[Opening MATERIALS PROVIDED section]
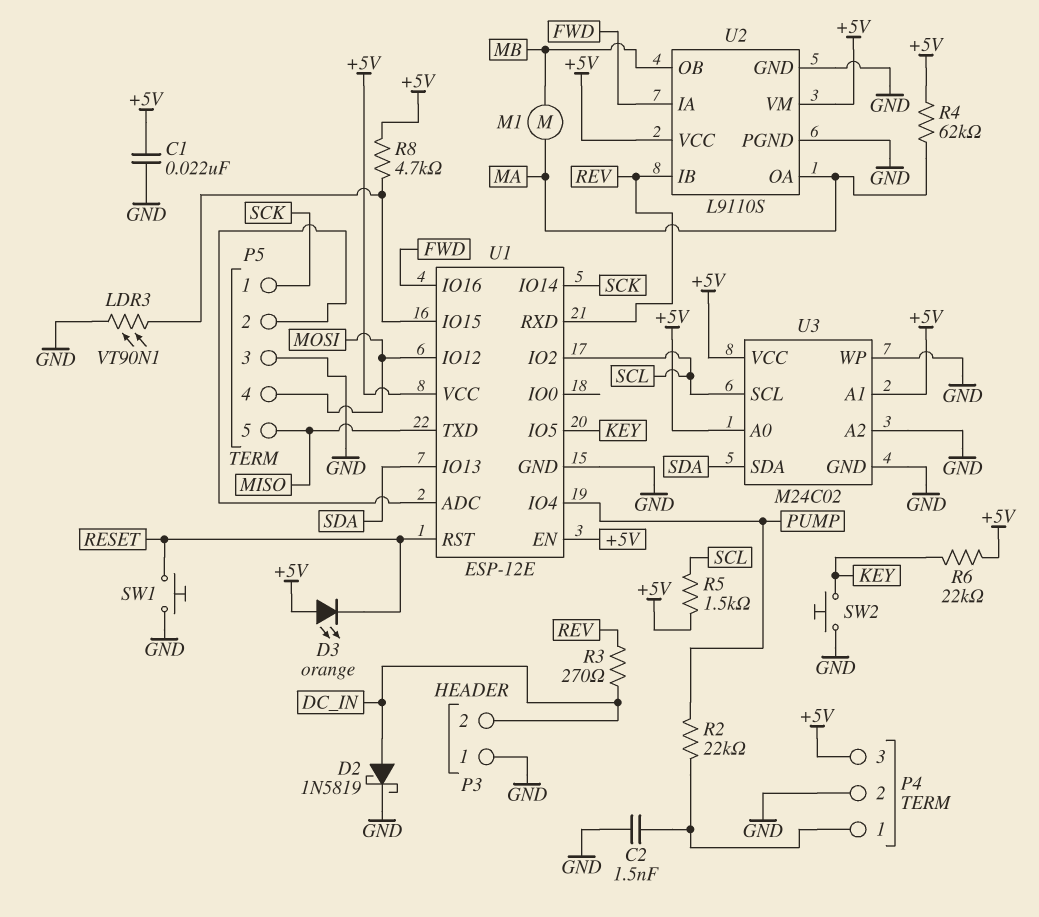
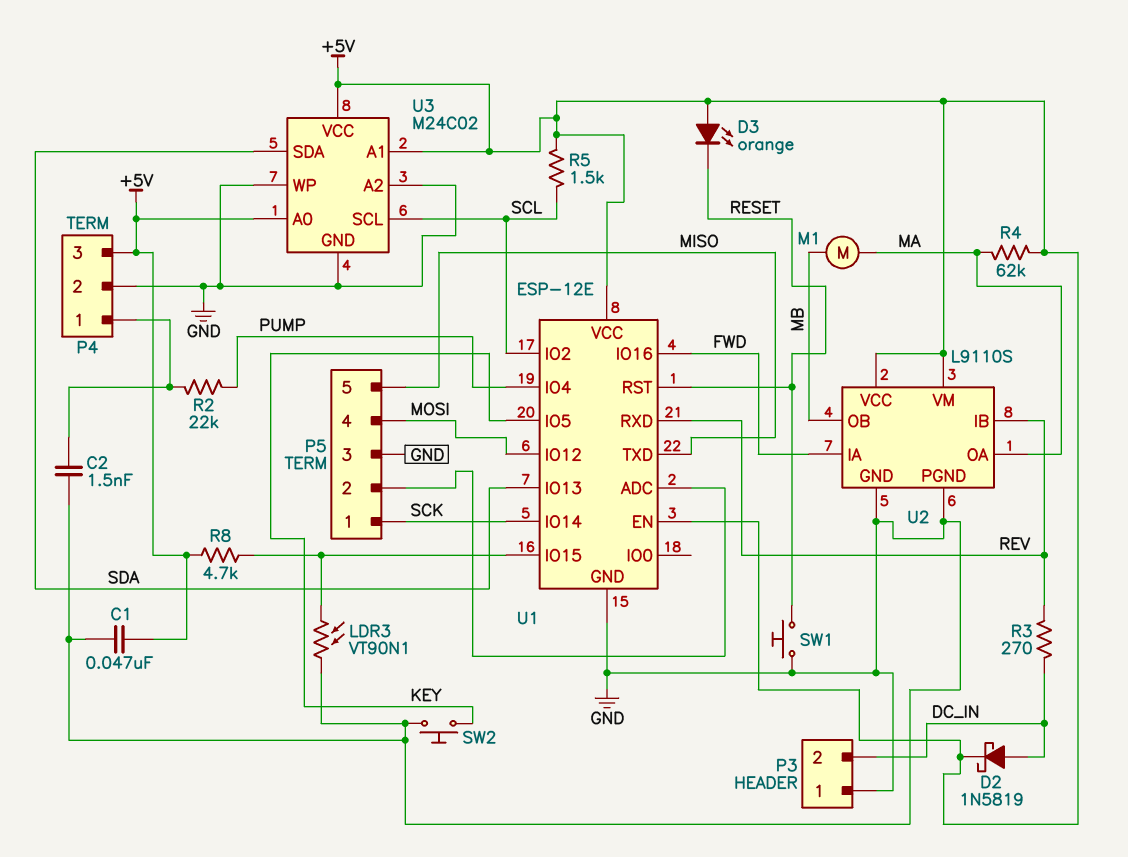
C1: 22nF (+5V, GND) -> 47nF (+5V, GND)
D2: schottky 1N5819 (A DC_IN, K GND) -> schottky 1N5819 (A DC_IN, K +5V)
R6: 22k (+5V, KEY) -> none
[Closing MATERIALS PROVIDED section]
[Opening MATERIALS PROVIDED section]
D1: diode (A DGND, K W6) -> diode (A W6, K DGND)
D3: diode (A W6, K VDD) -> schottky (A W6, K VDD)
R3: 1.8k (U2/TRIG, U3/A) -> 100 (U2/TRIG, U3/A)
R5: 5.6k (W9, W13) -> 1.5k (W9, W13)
[Closing MATERIALS PROVIDED section]
[Opening MATERIALS PROVIDED section]
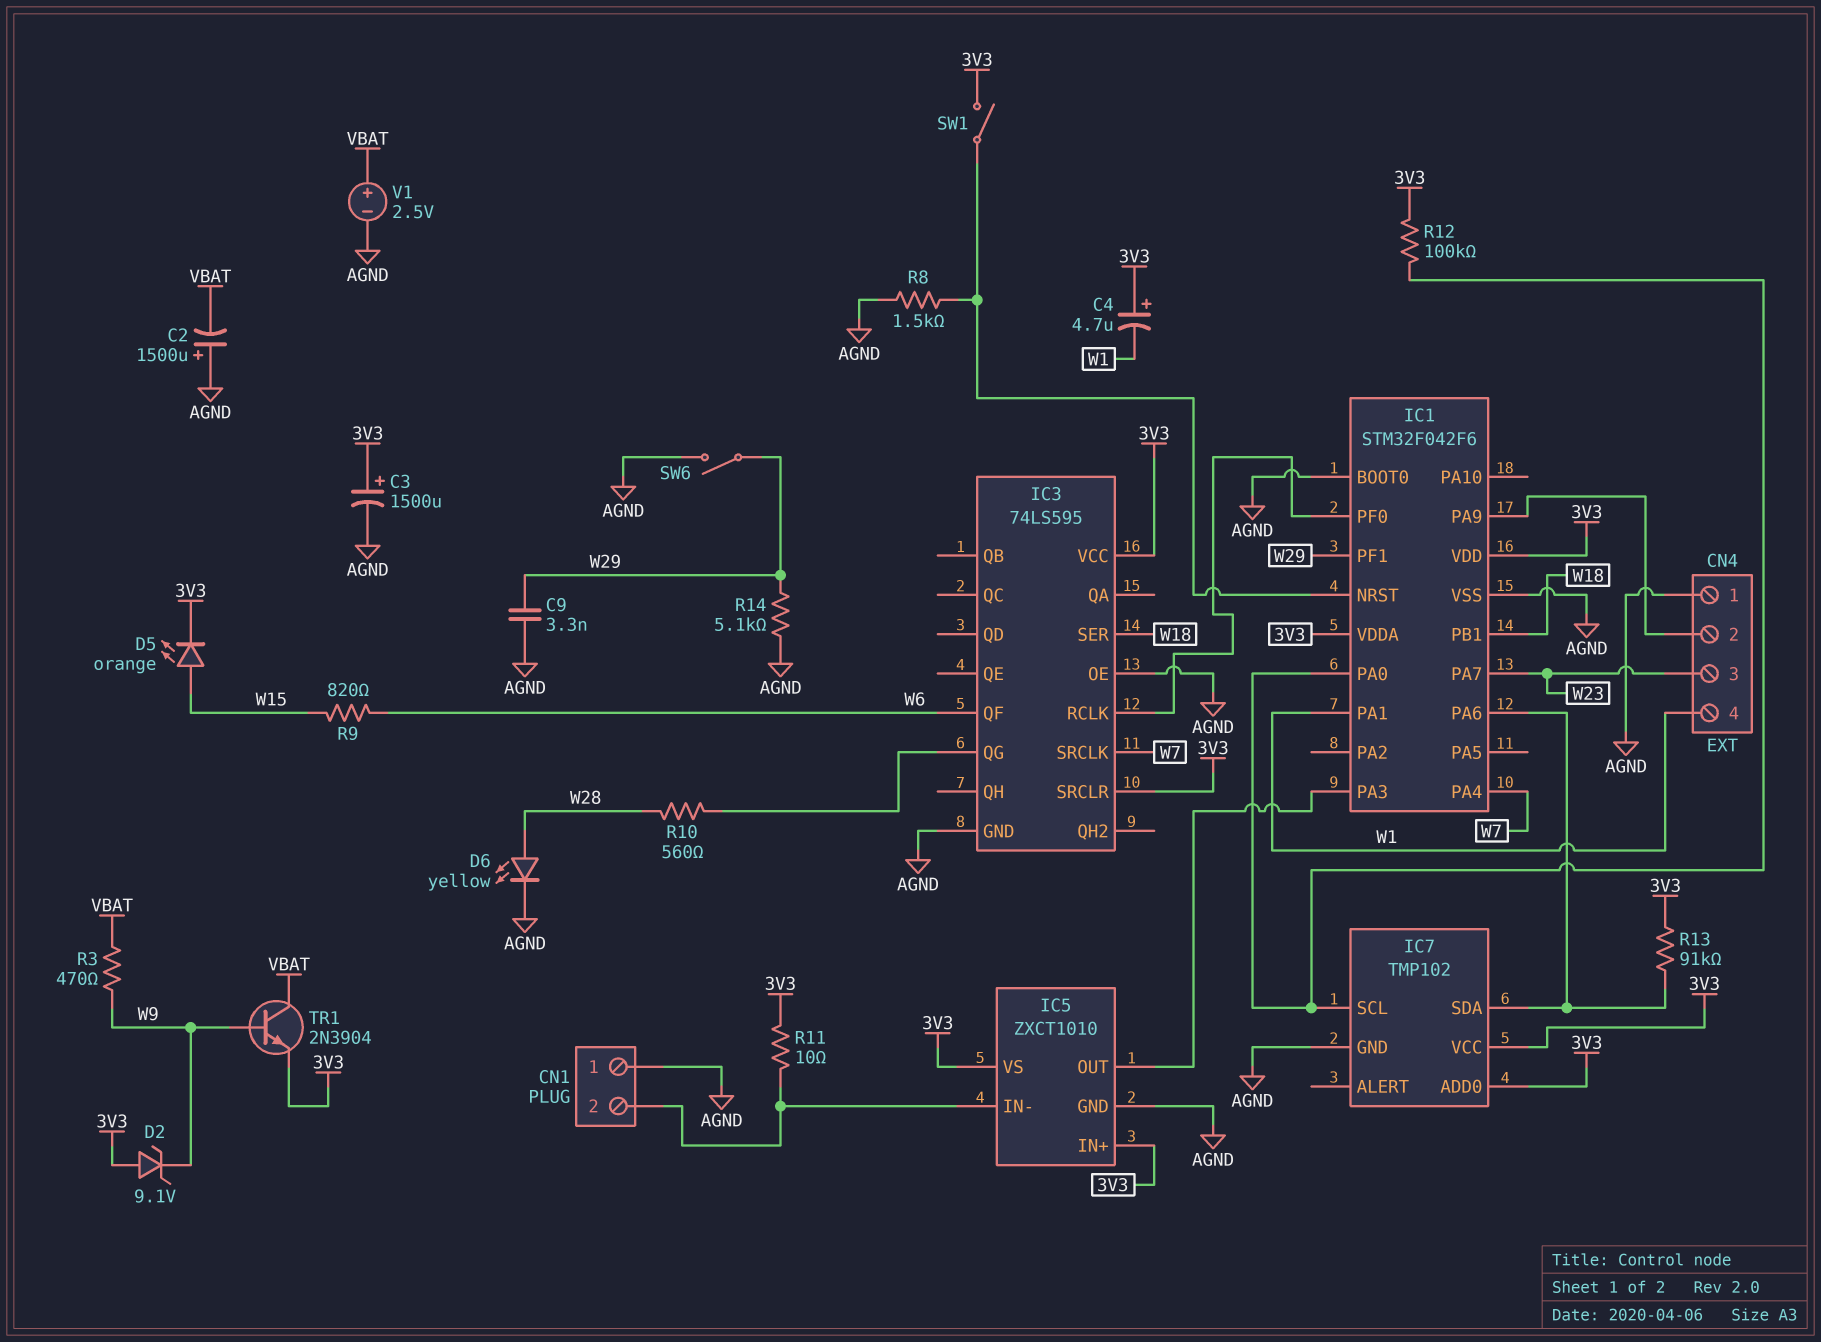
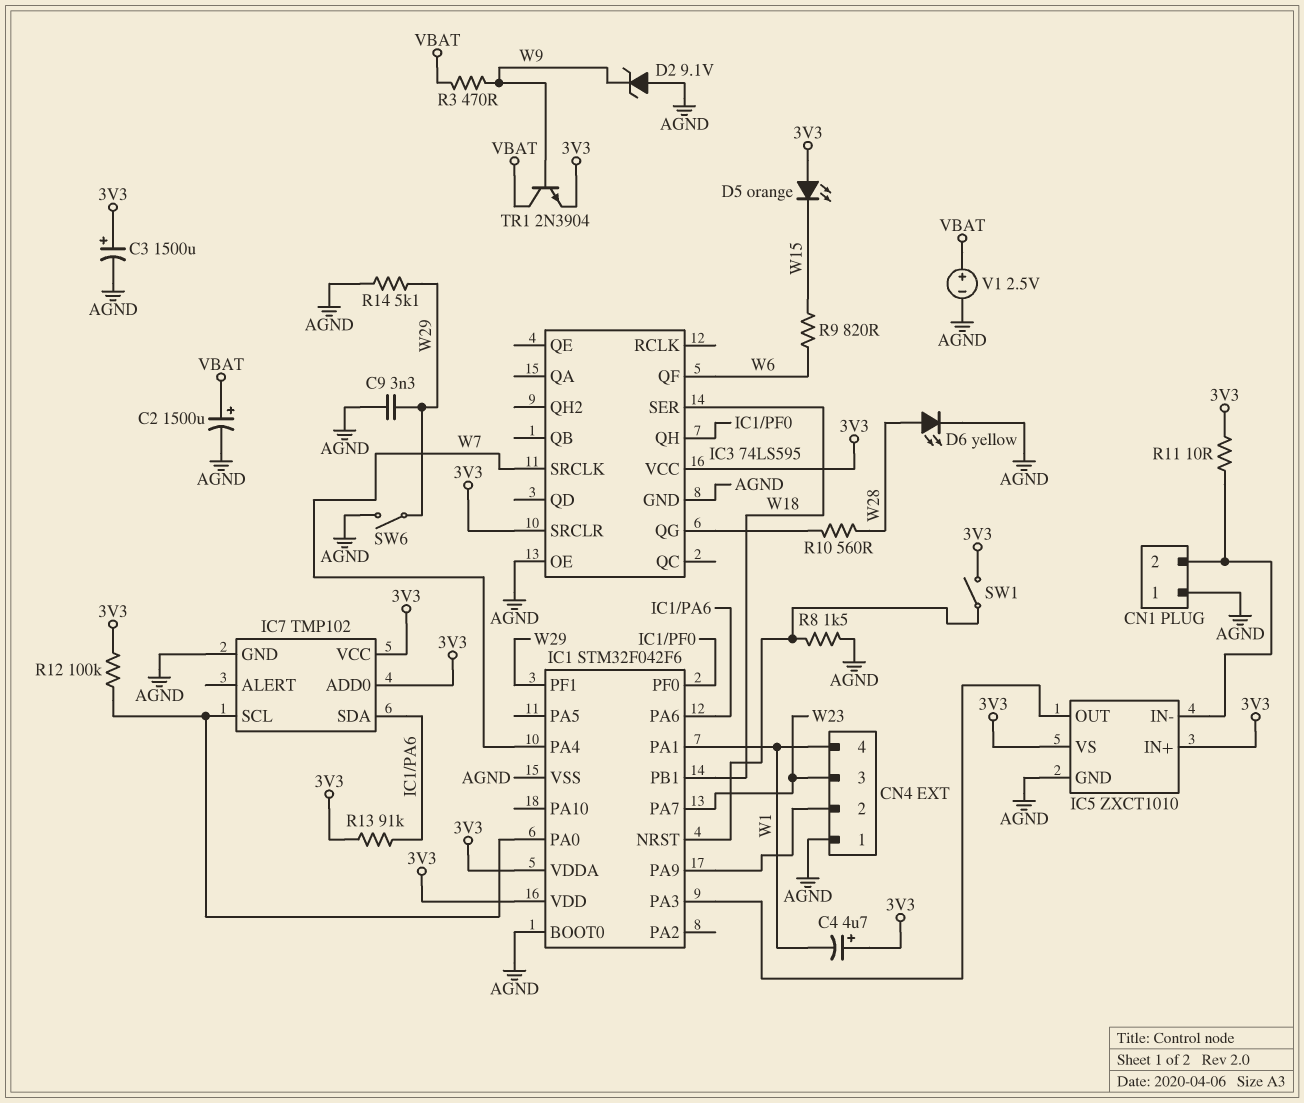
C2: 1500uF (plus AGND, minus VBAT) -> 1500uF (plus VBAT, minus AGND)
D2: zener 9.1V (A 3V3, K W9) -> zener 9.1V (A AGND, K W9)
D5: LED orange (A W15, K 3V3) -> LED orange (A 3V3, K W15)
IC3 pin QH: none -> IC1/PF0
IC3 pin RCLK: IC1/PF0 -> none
[Closing MATERIALS PROVIDED section]
> **PROMPT**: What do the lines above say from the one containing "D3: diode (A" down to the one containing "R5: 5.6k (W9, W13) -> 1.5k (W9, W13)"? Return them exactly, both end lines included, and only them.

> **RESPONSE AREA**:
D3: diode (A W6, K VDD) -> schottky (A W6, K VDD)
R3: 1.8k (U2/TRIG, U3/A) -> 100 (U2/TRIG, U3/A)
R5: 5.6k (W9, W13) -> 1.5k (W9, W13)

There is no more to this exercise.